Keep every word of the entries and print them exactly; the pictures stay out.
═══
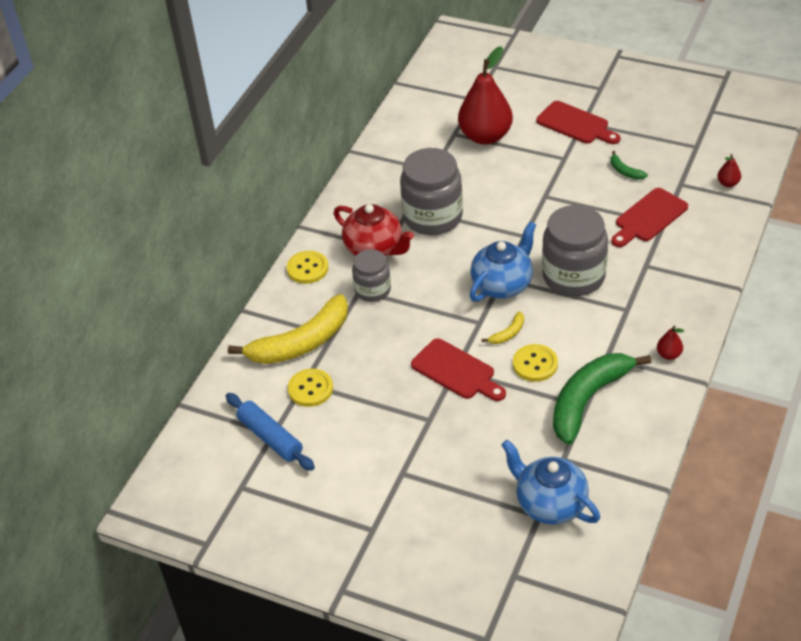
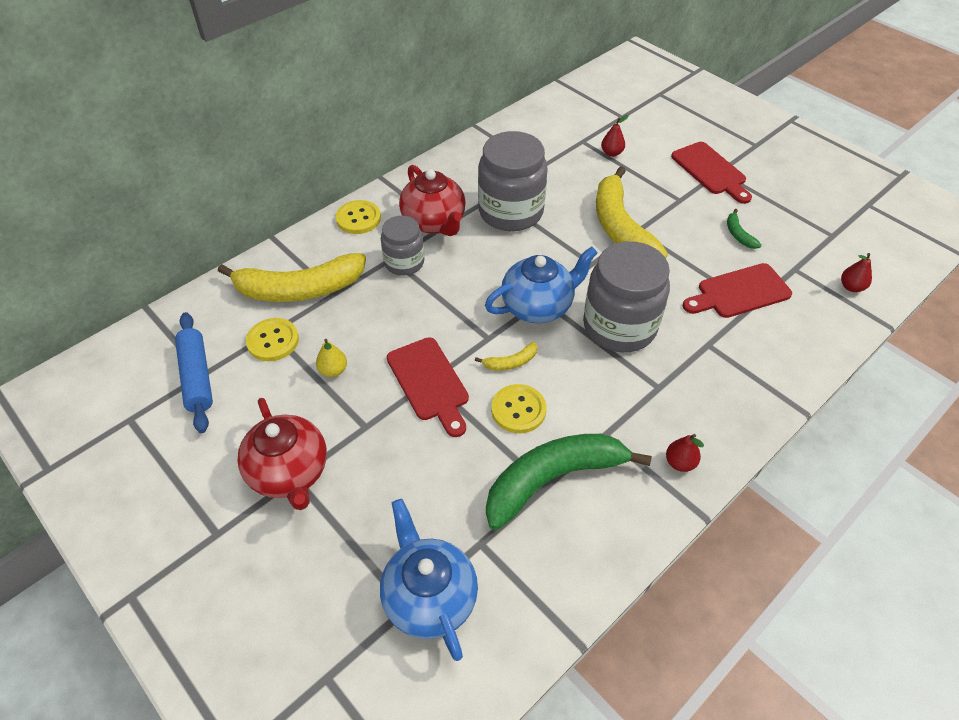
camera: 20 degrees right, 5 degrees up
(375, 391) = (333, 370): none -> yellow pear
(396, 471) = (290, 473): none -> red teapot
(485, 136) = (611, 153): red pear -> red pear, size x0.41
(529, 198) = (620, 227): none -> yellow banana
═══
» **TASK RESULT**:
camera: 20 degrees right, 5 degrees up
(375, 391) = (333, 370): none -> yellow pear
(396, 471) = (290, 473): none -> red teapot
(485, 136) = (611, 153): red pear -> red pear, size x0.41
(529, 198) = (620, 227): none -> yellow banana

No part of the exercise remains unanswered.